▶ WHAT IS NEEDED:
Count the lines in the entries that contain "donut". Say the number and nothing more.

### MATERIAL PROVIDED ###

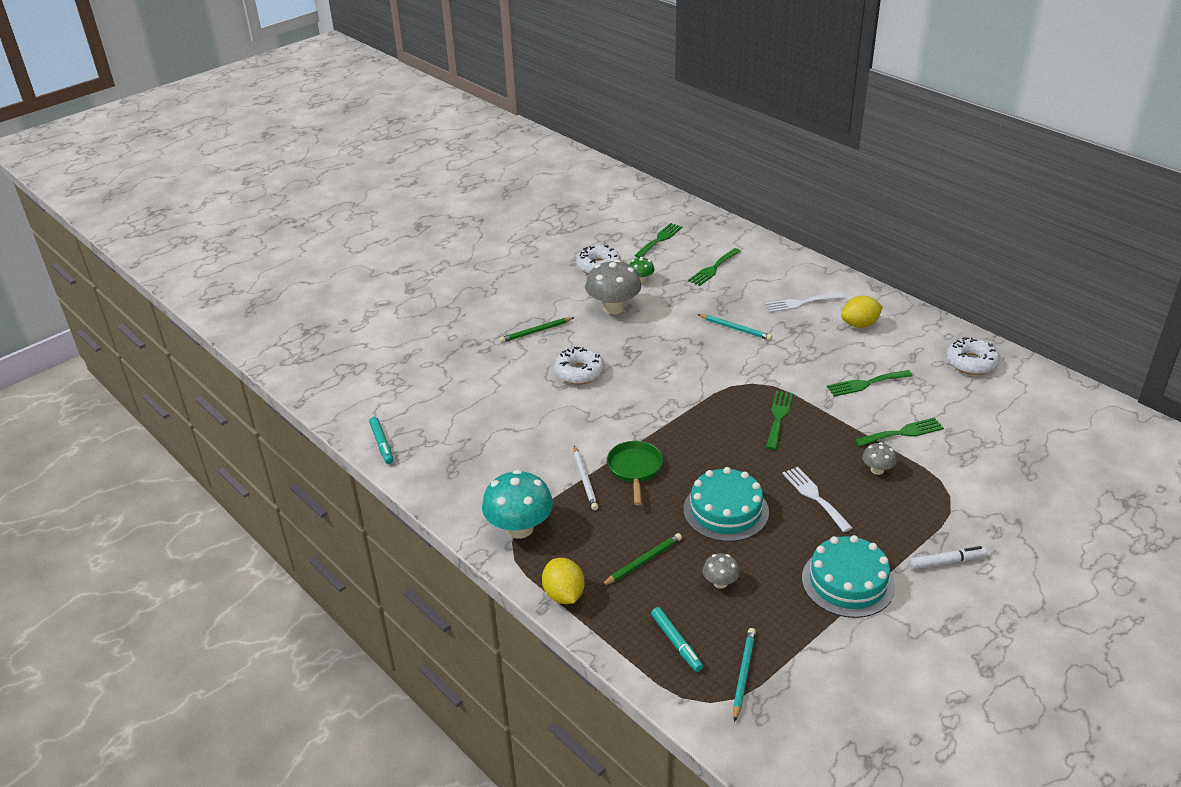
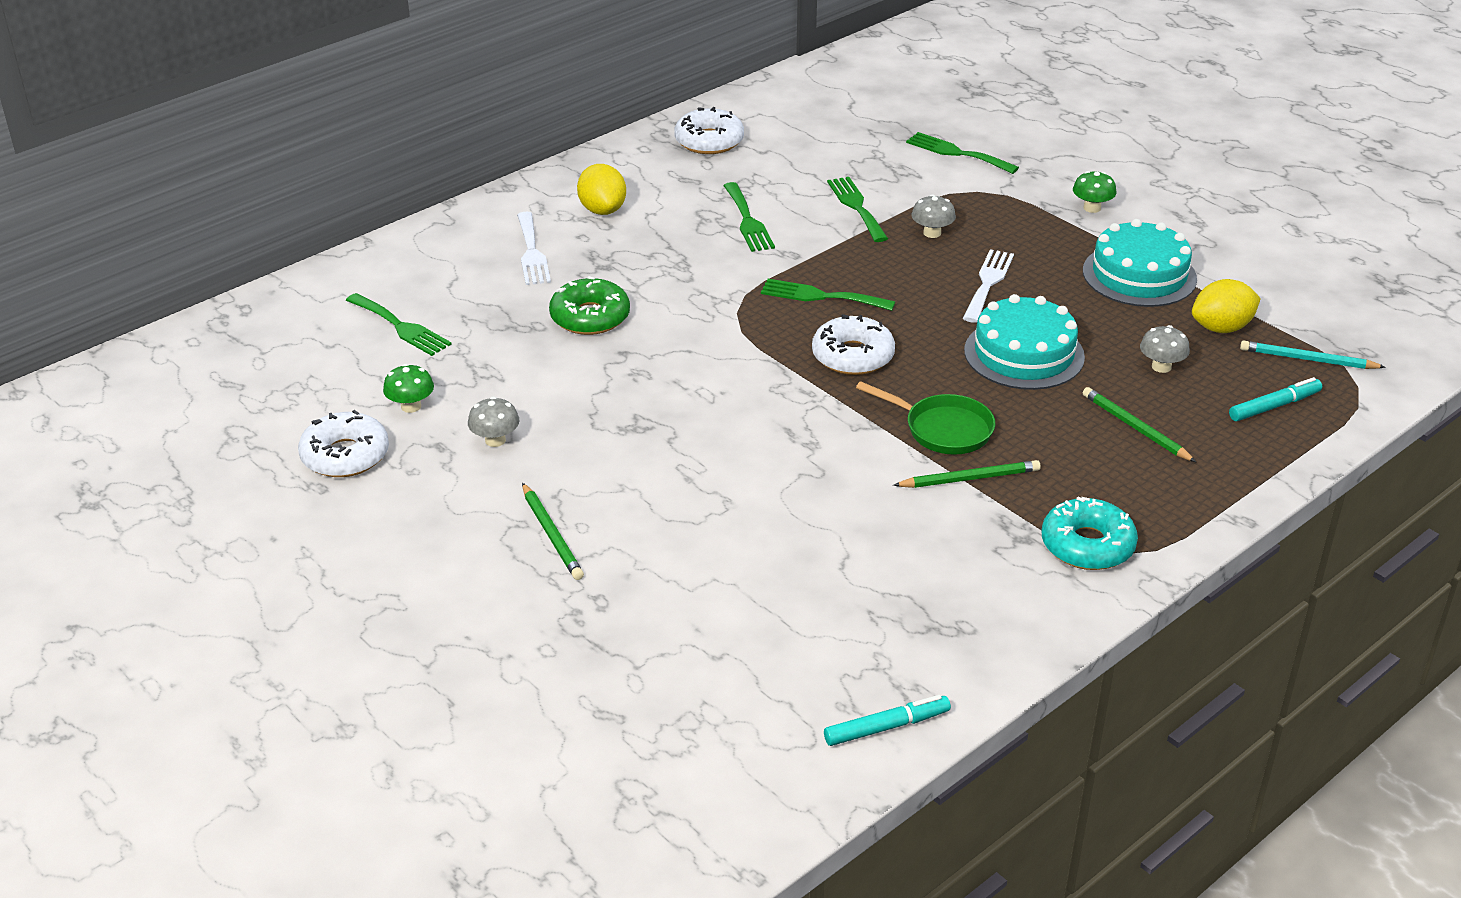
camera: 90 degrees left, 0 degrees up
(519, 528) = (1087, 545): turquoise mushroom -> turquoise donut
(564, 595) = (1215, 500): yellow lemon -> yellow lemon (1221, 328)
(579, 372) = (688, 482): white donut -> white donut (853, 356)
(585, 479) = (969, 479): white pencil -> green pencil
(613, 308) = (495, 440): grey mushroom -> grey mushroom, size x0.50
(635, 469) = (942, 429): green pan -> green pan turned 150 degrees counterclockwise
(659, 239) = (275, 380): green fork -> green fork (957, 153)
(735, 329) = (590, 317): turquoise pencil -> green donut
(814, 496) = (988, 283): white fork -> white fork turned 135 degrees clockwise
(947, 562) = (1092, 208): white marker -> green mushroom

###

▶ SOLUTION TO THIS EXERCISE:
3